Revision tracking records:
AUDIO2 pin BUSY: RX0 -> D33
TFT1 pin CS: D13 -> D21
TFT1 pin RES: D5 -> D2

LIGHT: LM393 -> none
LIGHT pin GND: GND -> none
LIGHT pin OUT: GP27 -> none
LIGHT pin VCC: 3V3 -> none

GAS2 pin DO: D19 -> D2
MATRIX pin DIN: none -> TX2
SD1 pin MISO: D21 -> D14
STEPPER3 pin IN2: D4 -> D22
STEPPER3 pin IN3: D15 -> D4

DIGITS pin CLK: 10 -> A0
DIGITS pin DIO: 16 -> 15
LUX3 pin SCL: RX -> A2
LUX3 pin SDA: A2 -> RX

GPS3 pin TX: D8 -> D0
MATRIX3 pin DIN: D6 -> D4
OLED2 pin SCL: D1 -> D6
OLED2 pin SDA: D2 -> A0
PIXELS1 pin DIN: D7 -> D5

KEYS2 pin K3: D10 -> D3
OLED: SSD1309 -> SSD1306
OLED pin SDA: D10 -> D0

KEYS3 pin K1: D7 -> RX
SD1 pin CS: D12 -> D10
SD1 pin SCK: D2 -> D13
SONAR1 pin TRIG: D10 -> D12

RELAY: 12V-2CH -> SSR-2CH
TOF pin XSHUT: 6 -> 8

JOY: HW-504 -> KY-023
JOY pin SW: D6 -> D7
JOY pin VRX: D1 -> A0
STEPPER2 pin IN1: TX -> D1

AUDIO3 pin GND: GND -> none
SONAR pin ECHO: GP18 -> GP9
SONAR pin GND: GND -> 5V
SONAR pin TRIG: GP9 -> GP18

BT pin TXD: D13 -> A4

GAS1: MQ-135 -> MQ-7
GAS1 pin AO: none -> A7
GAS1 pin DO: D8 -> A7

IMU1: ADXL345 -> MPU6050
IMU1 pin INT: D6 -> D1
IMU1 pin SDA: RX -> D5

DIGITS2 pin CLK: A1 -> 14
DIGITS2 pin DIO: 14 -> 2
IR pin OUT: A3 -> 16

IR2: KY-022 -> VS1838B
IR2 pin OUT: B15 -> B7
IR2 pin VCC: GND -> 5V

**Required action:** Please give an exact copy of the lines above, beginning with the line containing "STEPPER3 pin IN2: D4 -> D22" and running through the line containing "SONAR pin GND: GND -> 5V", and of no other lines.

**Response to the exercise:**
STEPPER3 pin IN2: D4 -> D22
STEPPER3 pin IN3: D15 -> D4

DIGITS pin CLK: 10 -> A0
DIGITS pin DIO: 16 -> 15
LUX3 pin SCL: RX -> A2
LUX3 pin SDA: A2 -> RX

GPS3 pin TX: D8 -> D0
MATRIX3 pin DIN: D6 -> D4
OLED2 pin SCL: D1 -> D6
OLED2 pin SDA: D2 -> A0
PIXELS1 pin DIN: D7 -> D5

KEYS2 pin K3: D10 -> D3
OLED: SSD1309 -> SSD1306
OLED pin SDA: D10 -> D0

KEYS3 pin K1: D7 -> RX
SD1 pin CS: D12 -> D10
SD1 pin SCK: D2 -> D13
SONAR1 pin TRIG: D10 -> D12

RELAY: 12V-2CH -> SSR-2CH
TOF pin XSHUT: 6 -> 8

JOY: HW-504 -> KY-023
JOY pin SW: D6 -> D7
JOY pin VRX: D1 -> A0
STEPPER2 pin IN1: TX -> D1

AUDIO3 pin GND: GND -> none
SONAR pin ECHO: GP18 -> GP9
SONAR pin GND: GND -> 5V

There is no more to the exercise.